Your task:
Go through the records below and show every line with the string "brick".

Records for processing:
****************************************

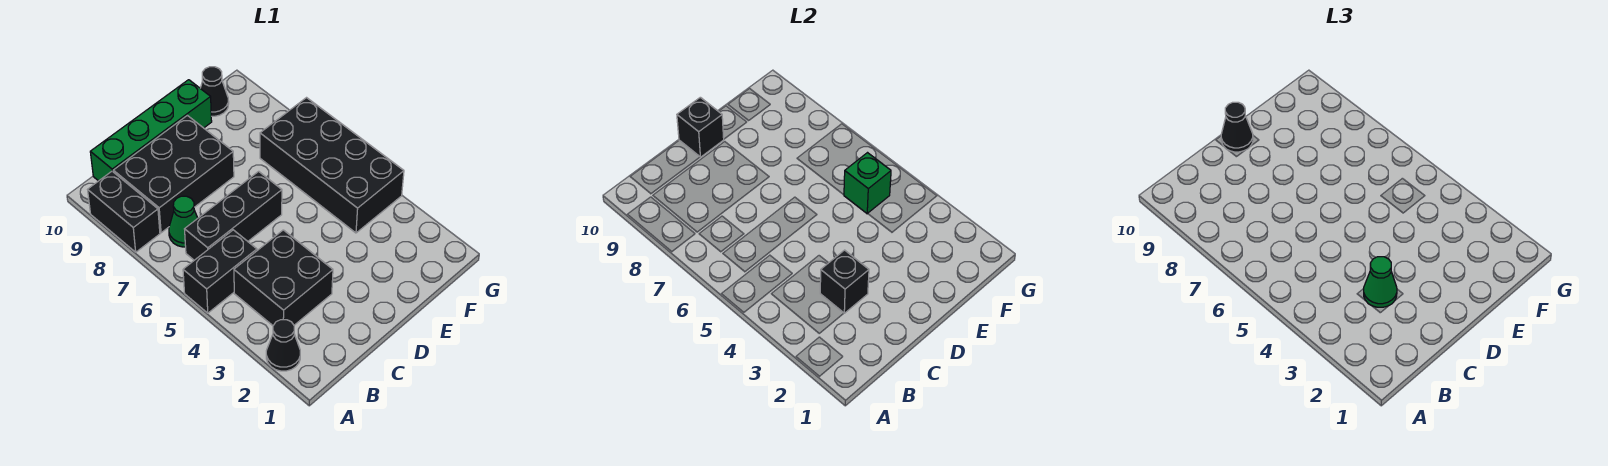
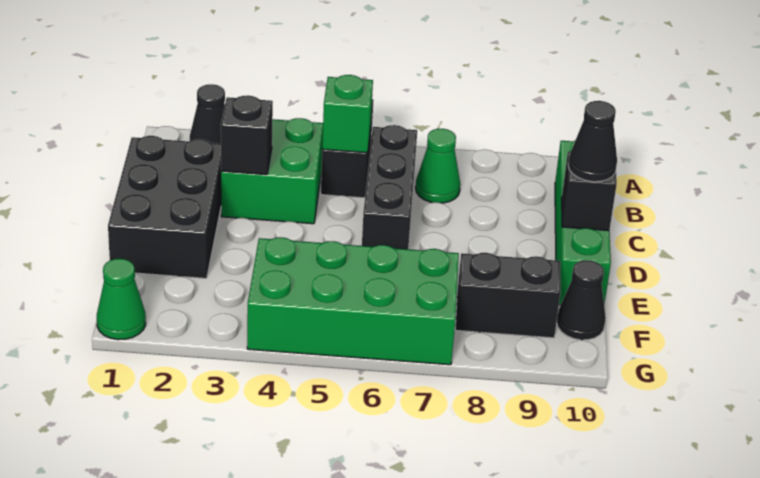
black brick A8:A9 level 1 -> black brick F8:F9 level 1
black brick B3:C4 level 1 -> green brick B3:C4 level 1
black brick B8:D9 level 1 -> black brick C1:E2 level 1
green cone C3 level 3 -> green cone G1 level 1
black brick F4:G7 level 1 -> green brick F4:G7 level 1
green brick F5 level 2 -> green brick B5 level 2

****************************************

Written response:
black brick A8:A9 level 1 -> black brick F8:F9 level 1
black brick B3:C4 level 1 -> green brick B3:C4 level 1
black brick B8:D9 level 1 -> black brick C1:E2 level 1
black brick F4:G7 level 1 -> green brick F4:G7 level 1
green brick F5 level 2 -> green brick B5 level 2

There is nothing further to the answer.